_Your assignment_: For each line of the listing that includes the word "RADIO", show the whole line.

_Entries provided_:
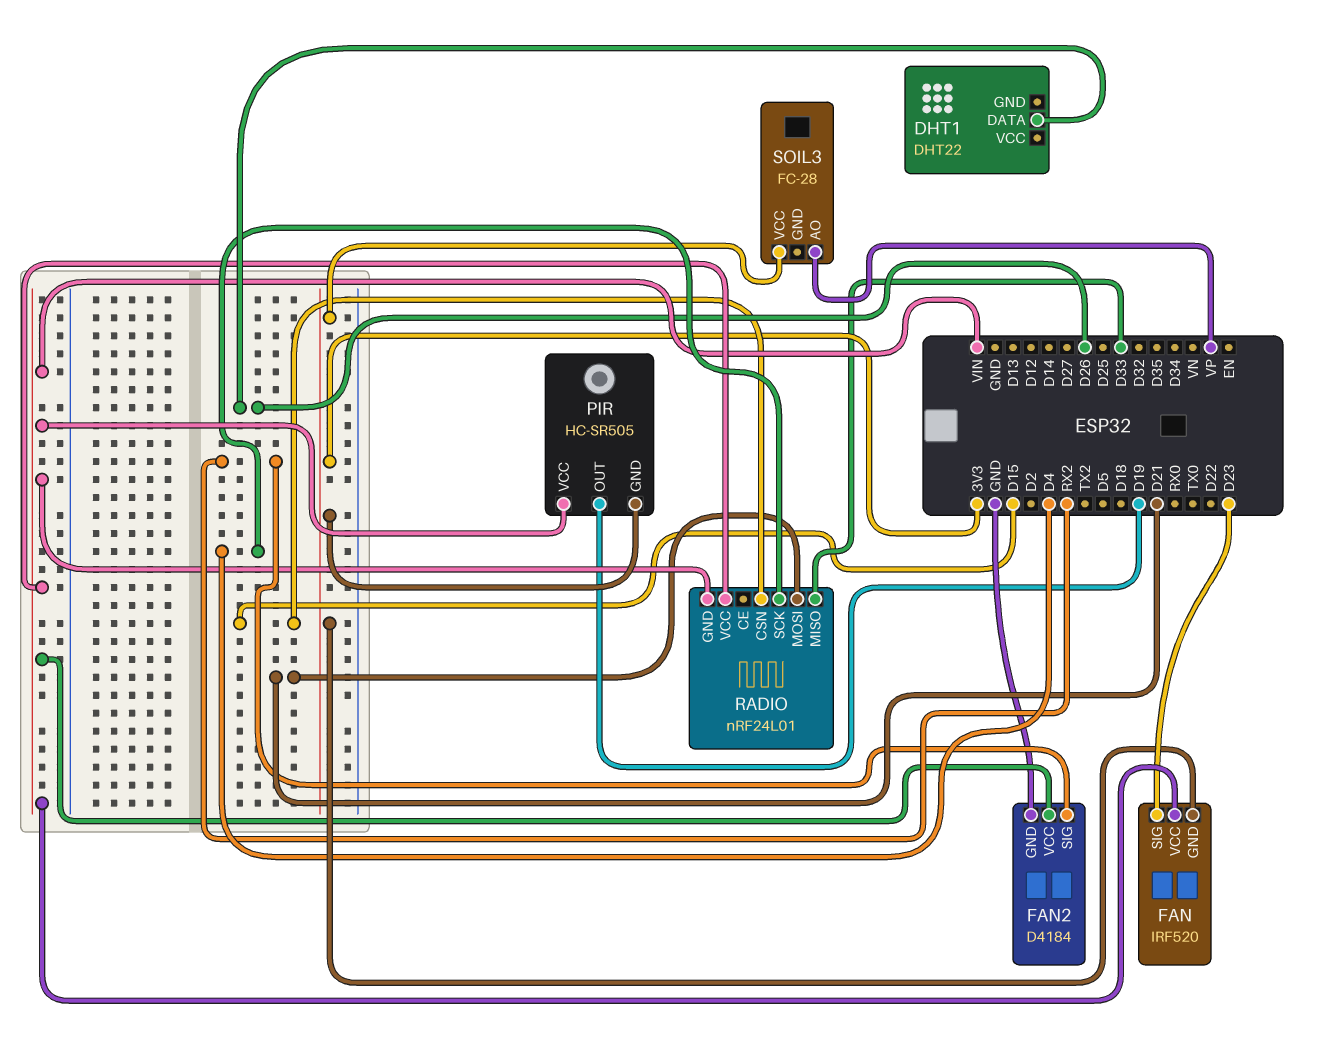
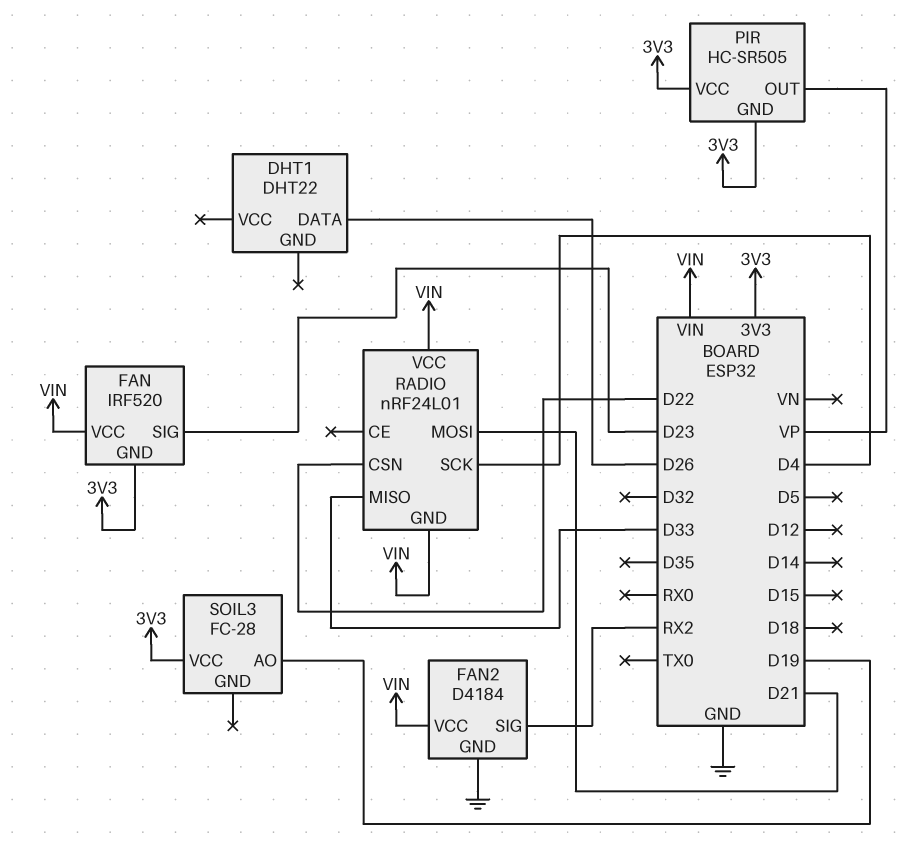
PIR pin OUT: D19 -> VP
PIR pin VCC: VIN -> 3V3
RADIO pin CSN: D15 -> D22
SOIL3 pin AO: VP -> D19

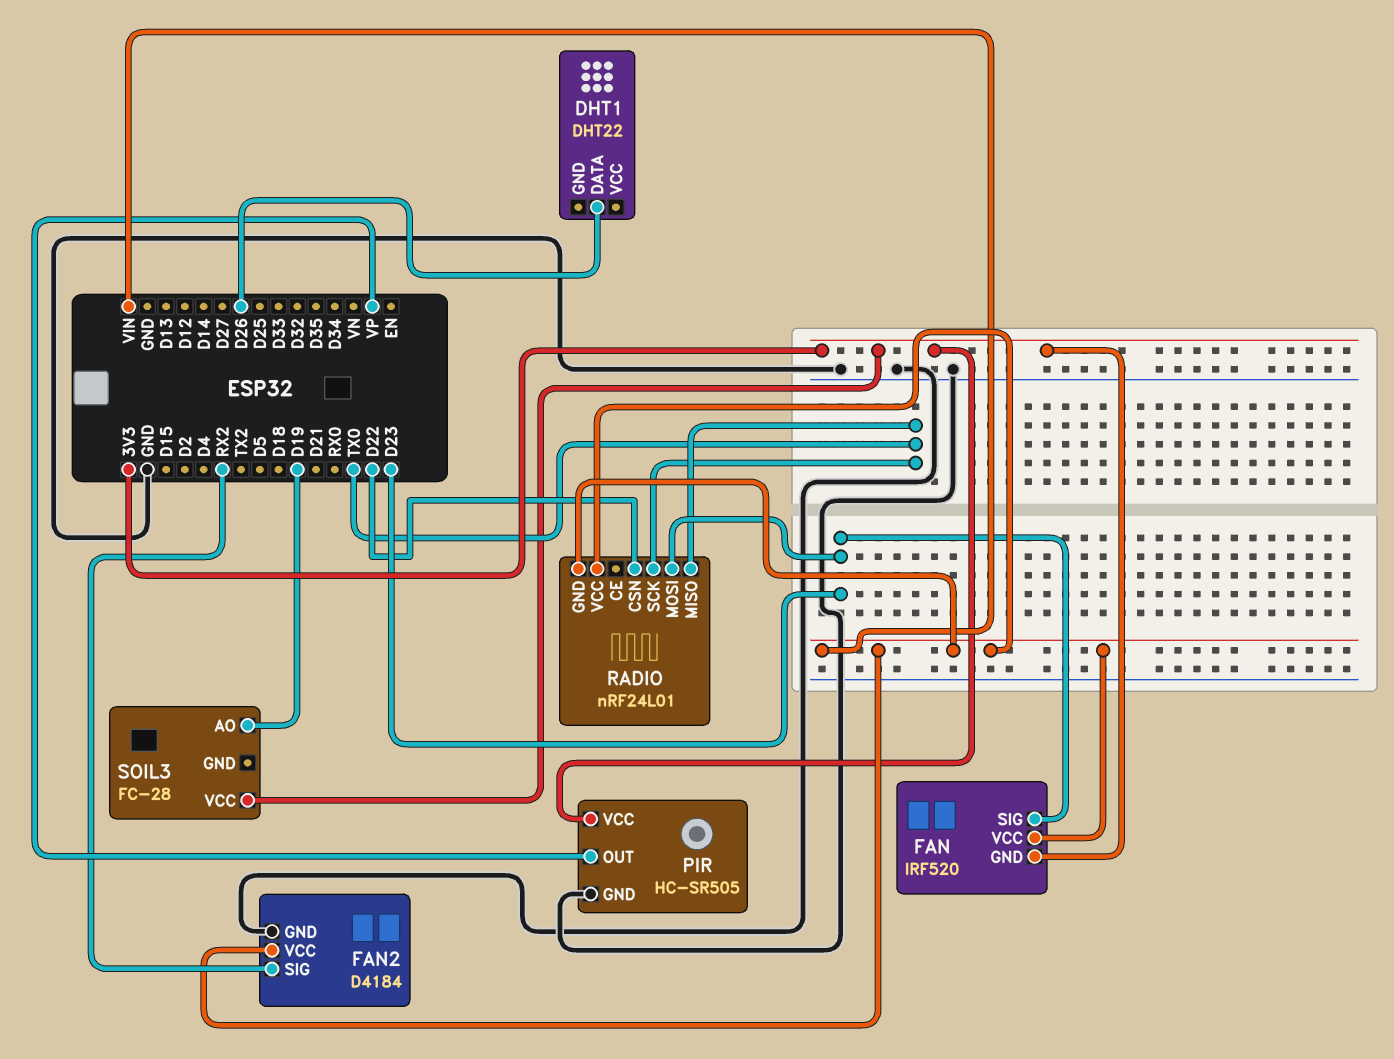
PIR pin GND: 3V3 -> GND
RADIO pin MISO: D33 -> TX0
RADIO pin MOSI: D21 -> D23
RADIO pin SCK: D4 -> TX0

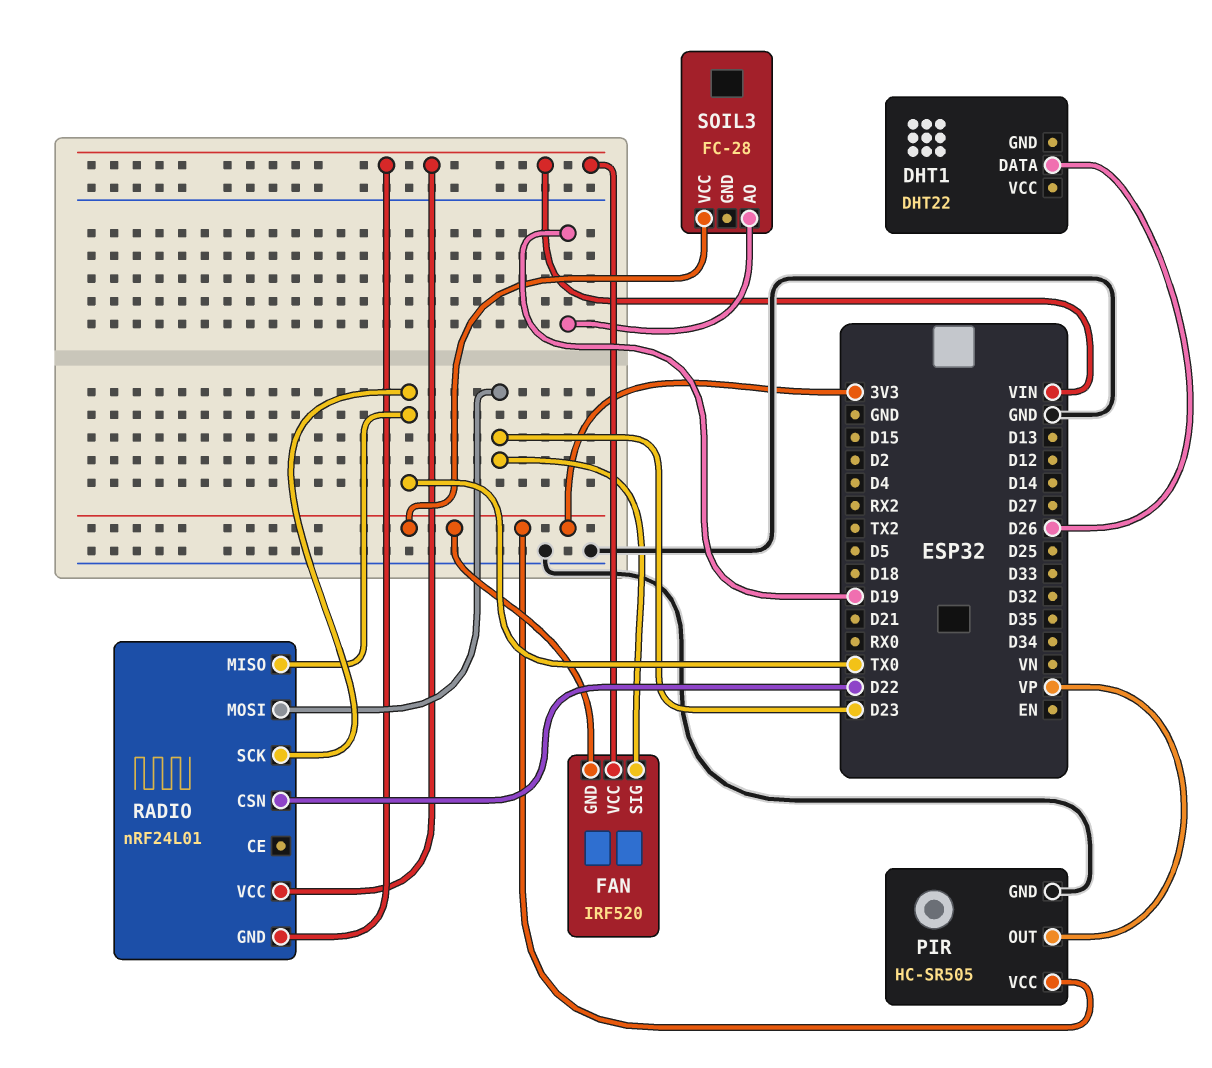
FAN2: D4184 -> none
FAN2 pin GND: GND -> none
FAN2 pin SIG: RX2 -> none
FAN2 pin VCC: VIN -> none

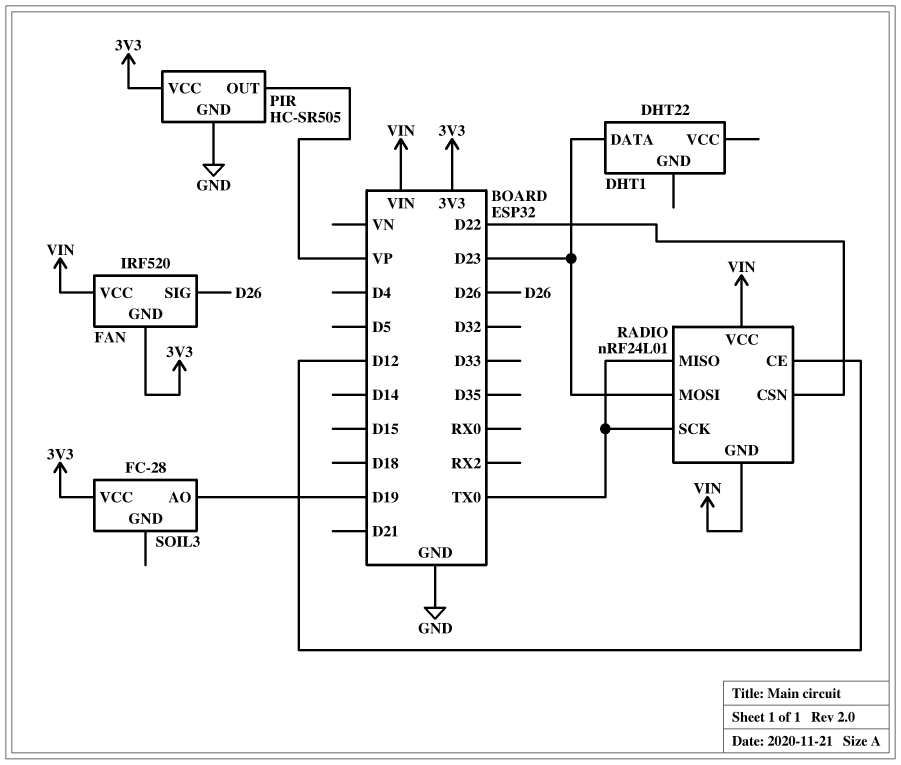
DHT1 pin DATA: D26 -> D23
FAN pin SIG: D23 -> D26
RADIO pin CE: none -> D12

_Solution to this exercise_:
RADIO pin CSN: D15 -> D22
RADIO pin MISO: D33 -> TX0
RADIO pin MOSI: D21 -> D23
RADIO pin SCK: D4 -> TX0
RADIO pin CE: none -> D12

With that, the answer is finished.